■ Task directions ■
Every line of the entries below that carries the string "PIXELS" should be copied.

*** Dataset content ***

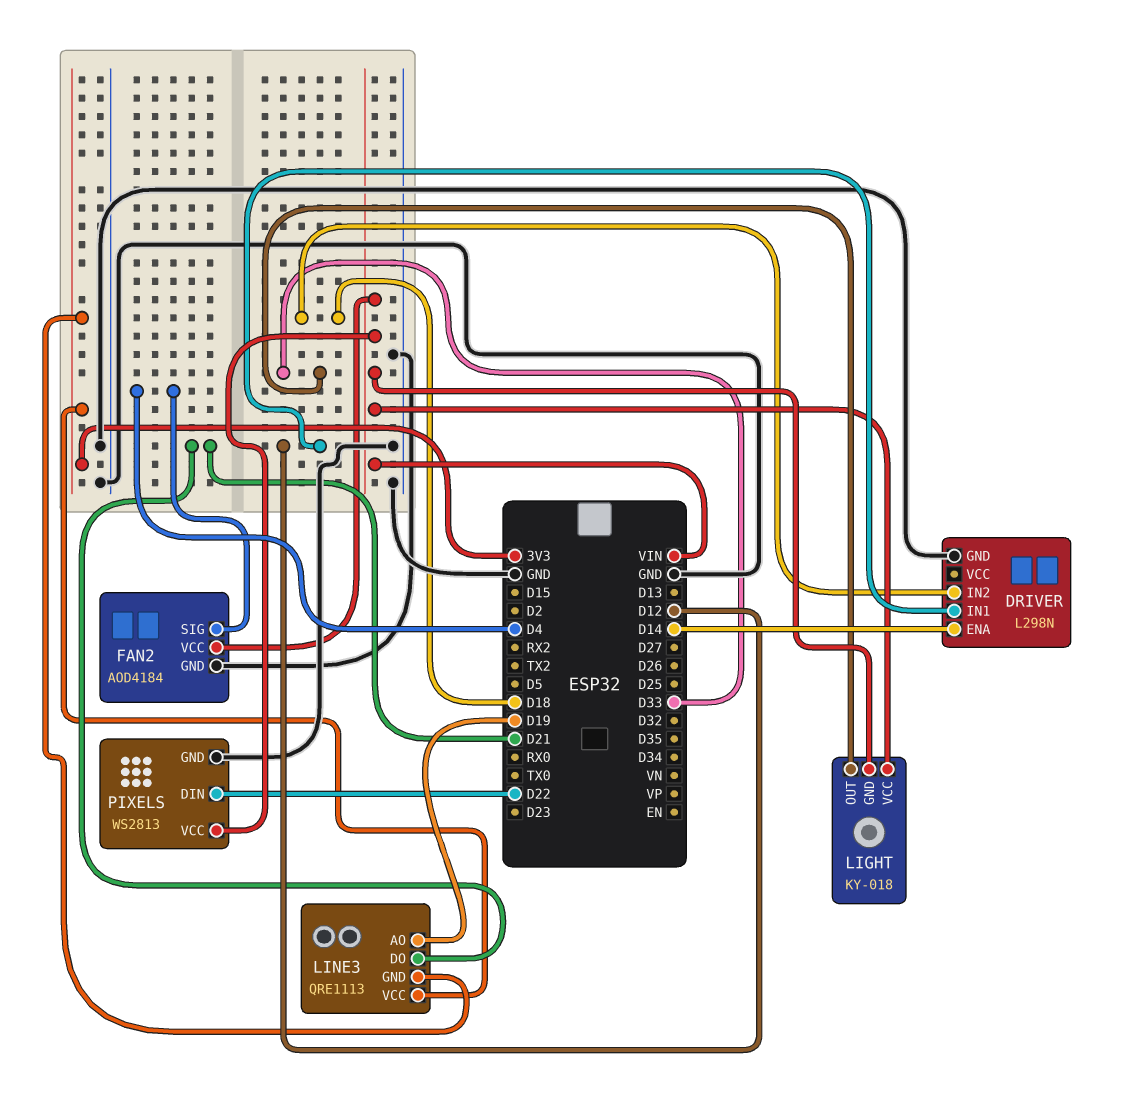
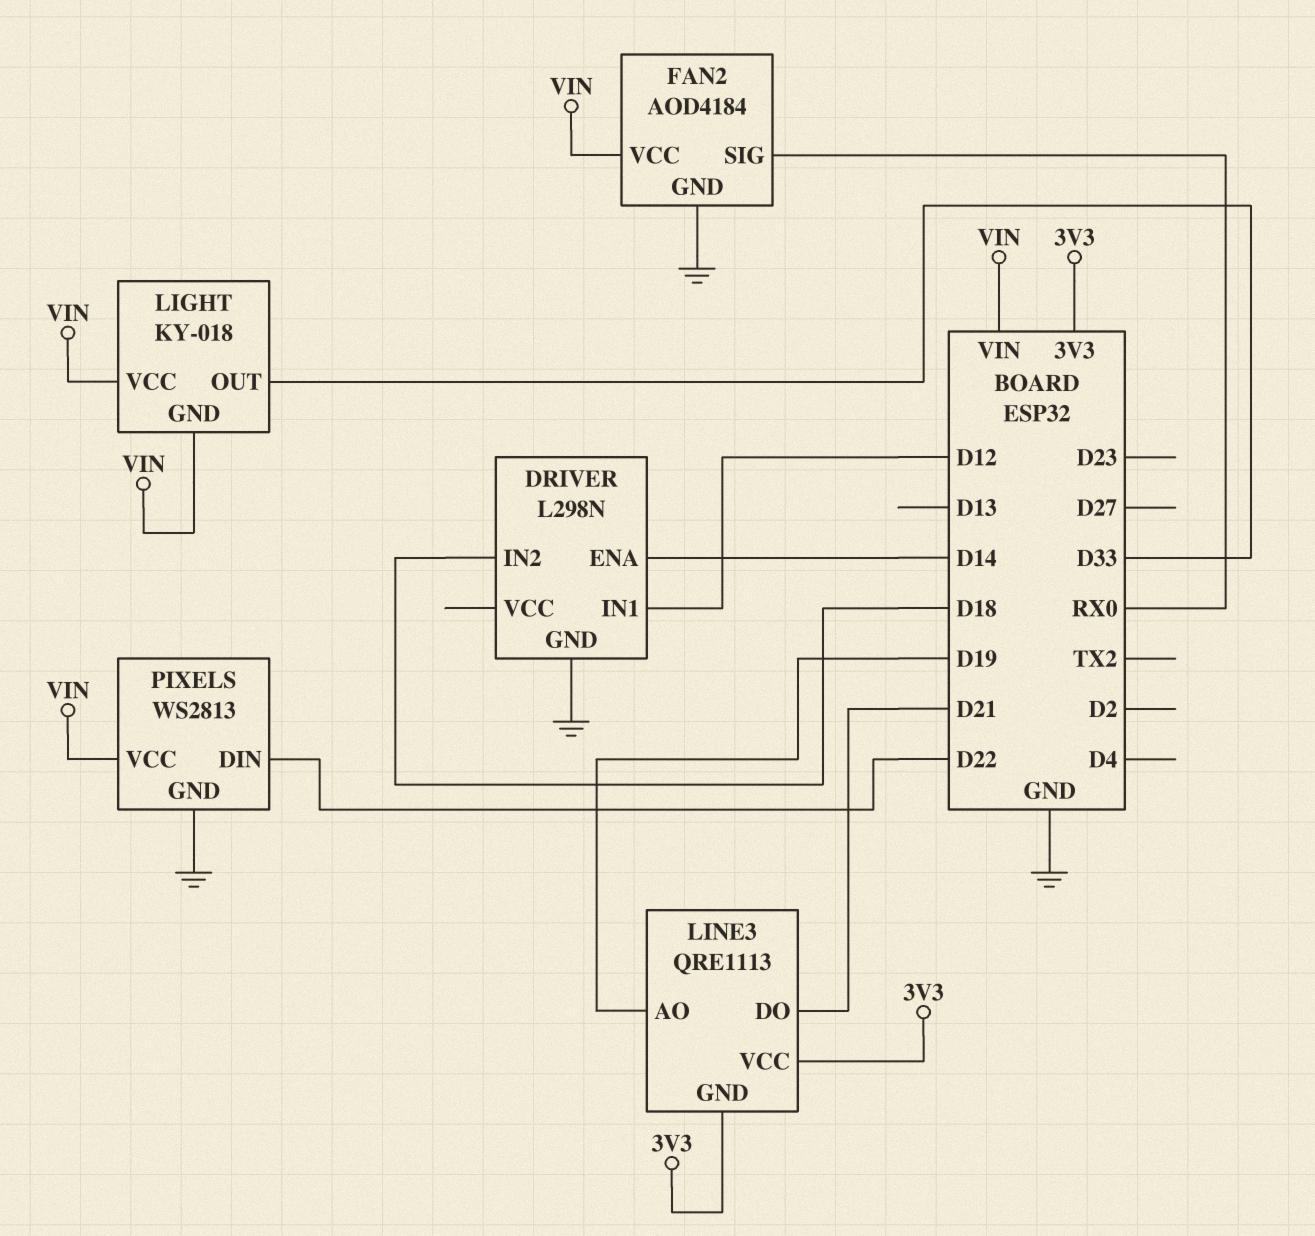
FAN2 pin SIG: D4 -> RX0

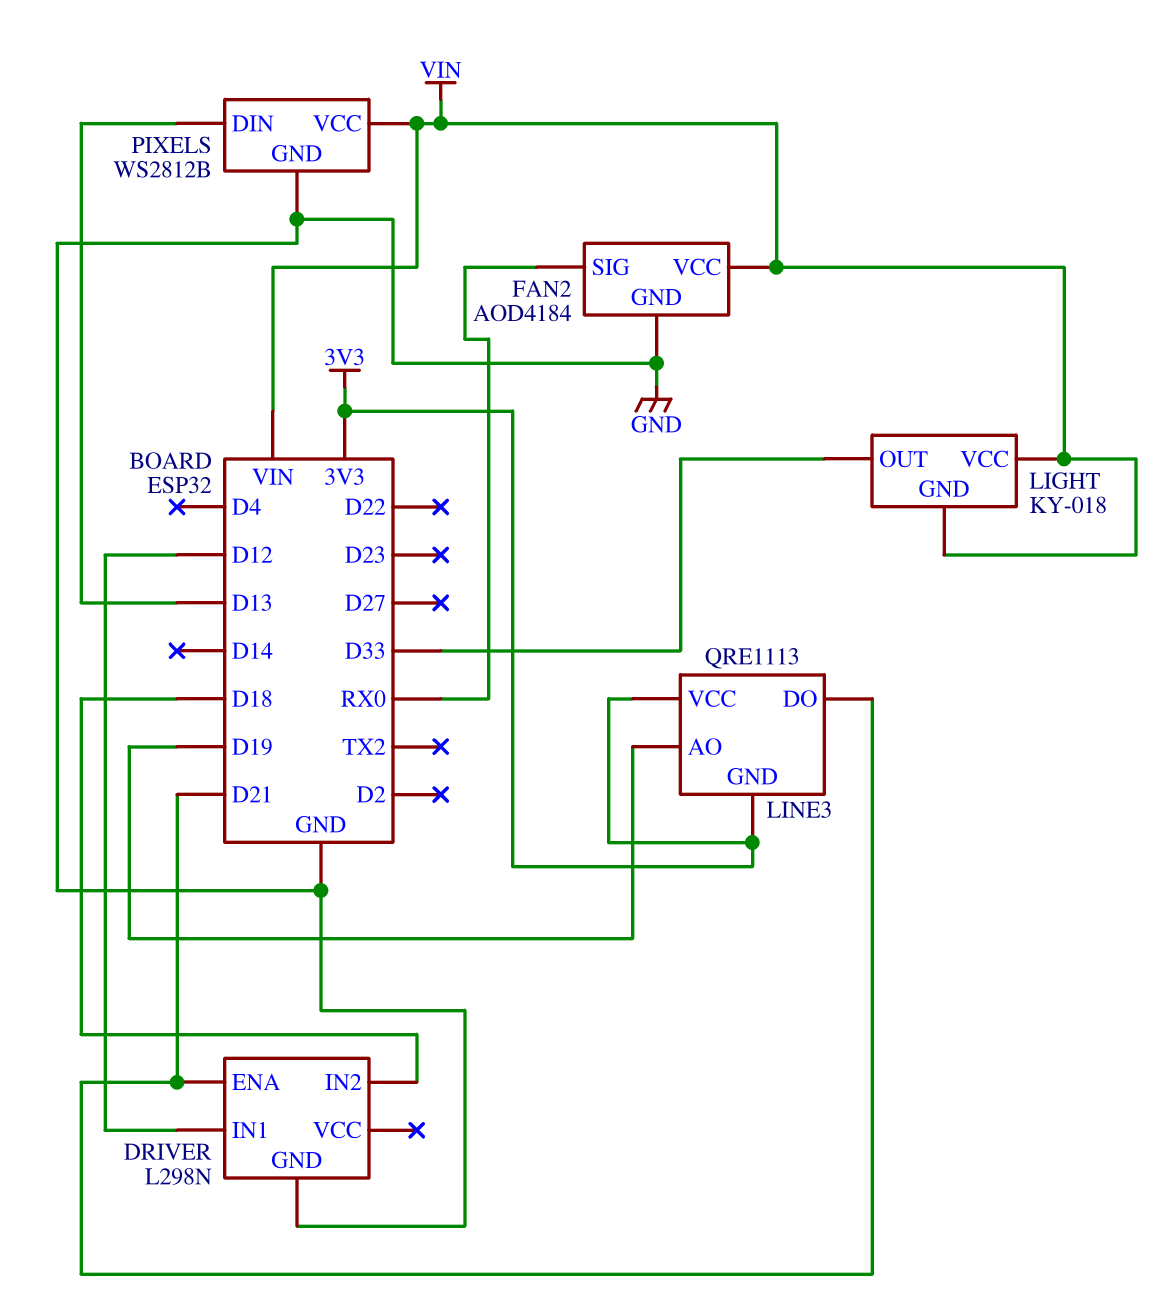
DRIVER pin ENA: D14 -> D21
PIXELS: WS2813 -> WS2812B
PIXELS pin DIN: D22 -> D13

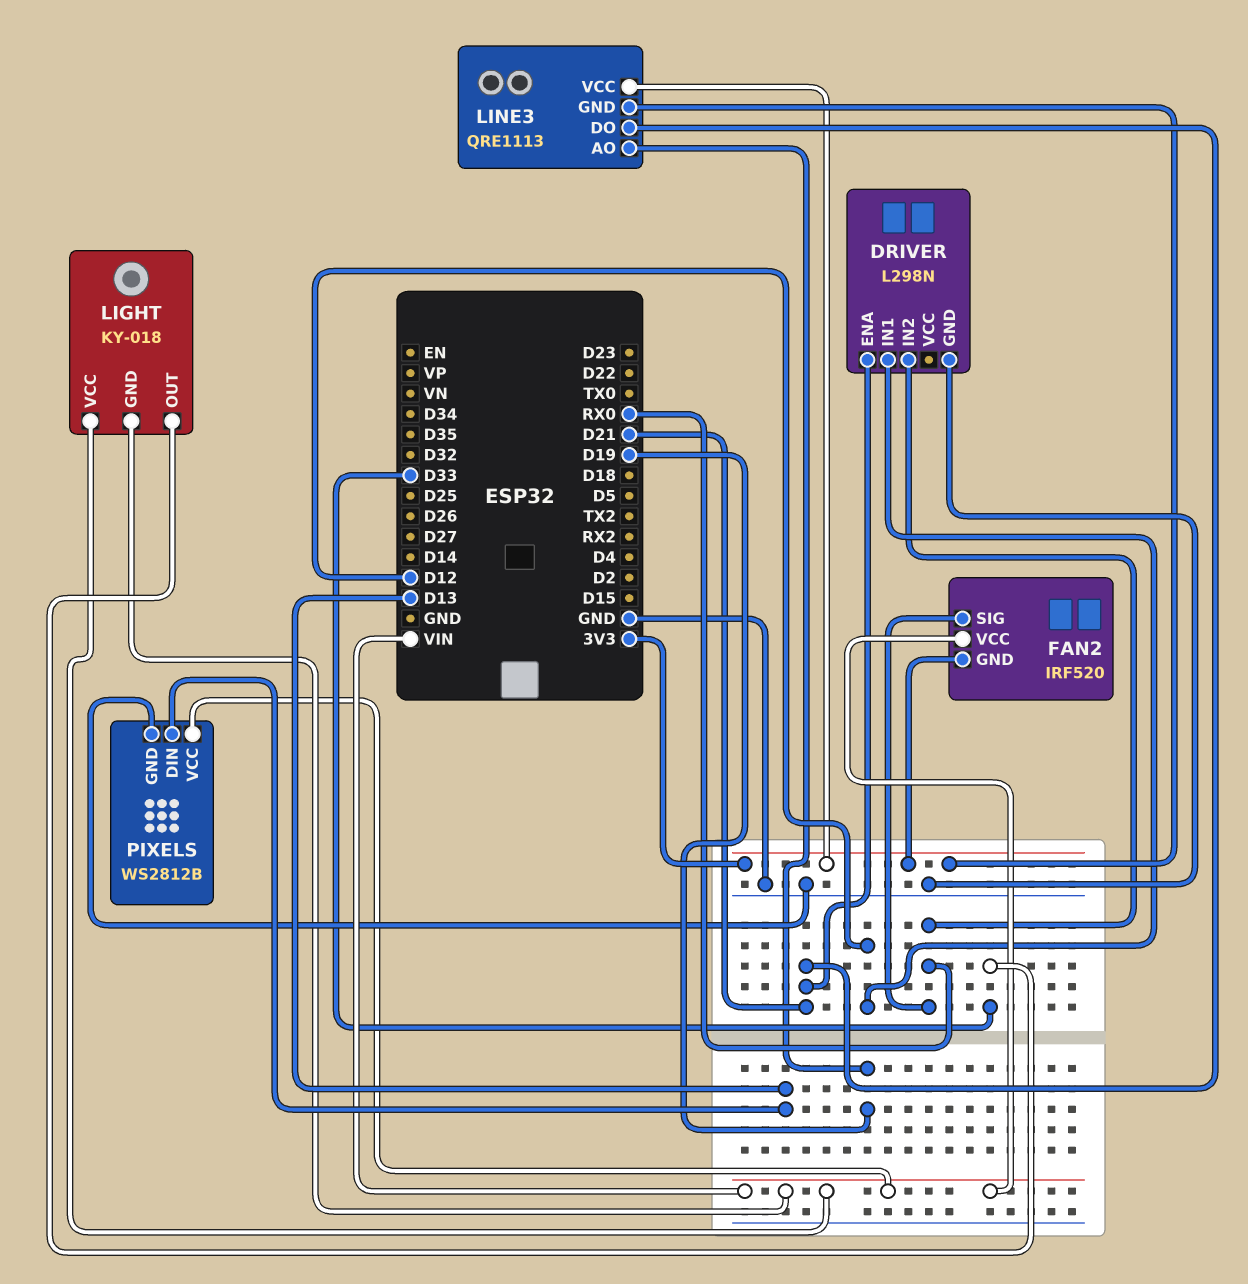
DRIVER pin IN2: D18 -> RX0
FAN2: AOD4184 -> IRF520
FAN2 pin GND: GND -> 3V3

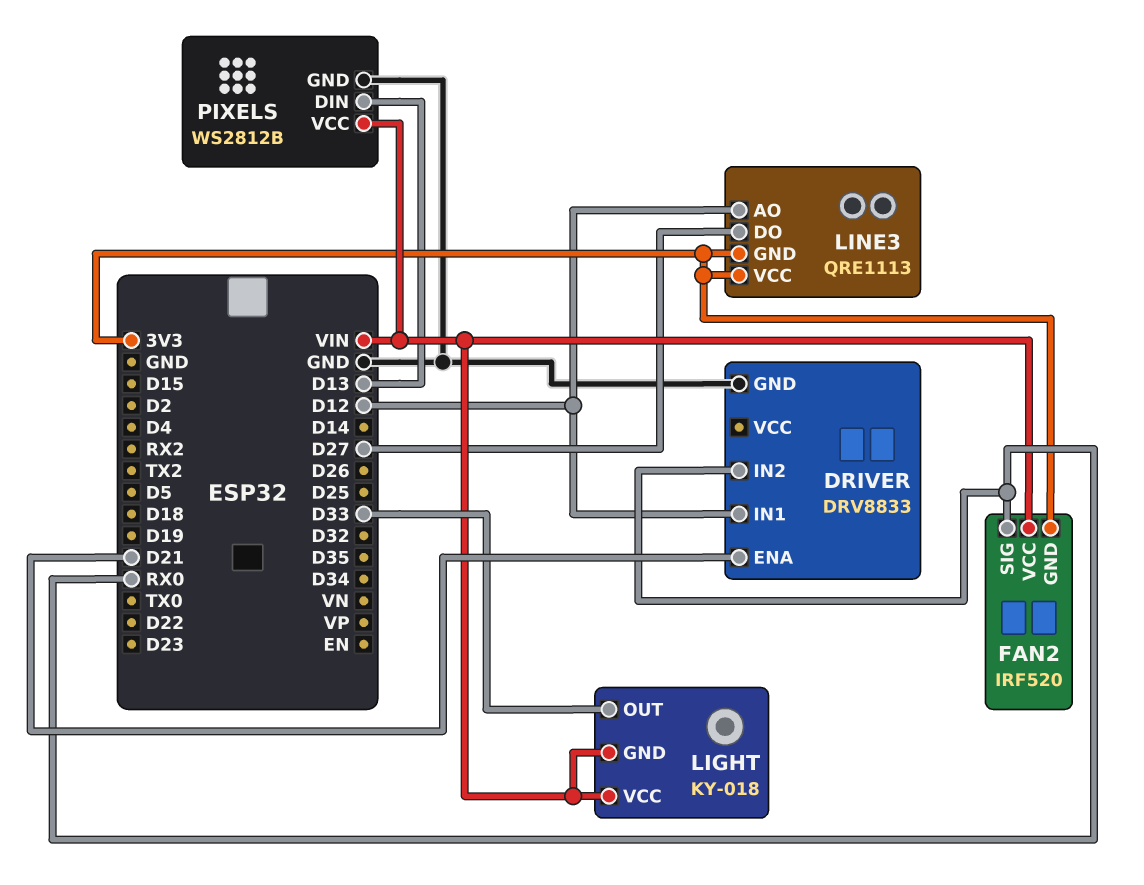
DRIVER: L298N -> DRV8833
LINE3 pin AO: D19 -> D12
LINE3 pin DO: D21 -> D27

*** End of Dataset content ***

■ Result ■
PIXELS: WS2813 -> WS2812B
PIXELS pin DIN: D22 -> D13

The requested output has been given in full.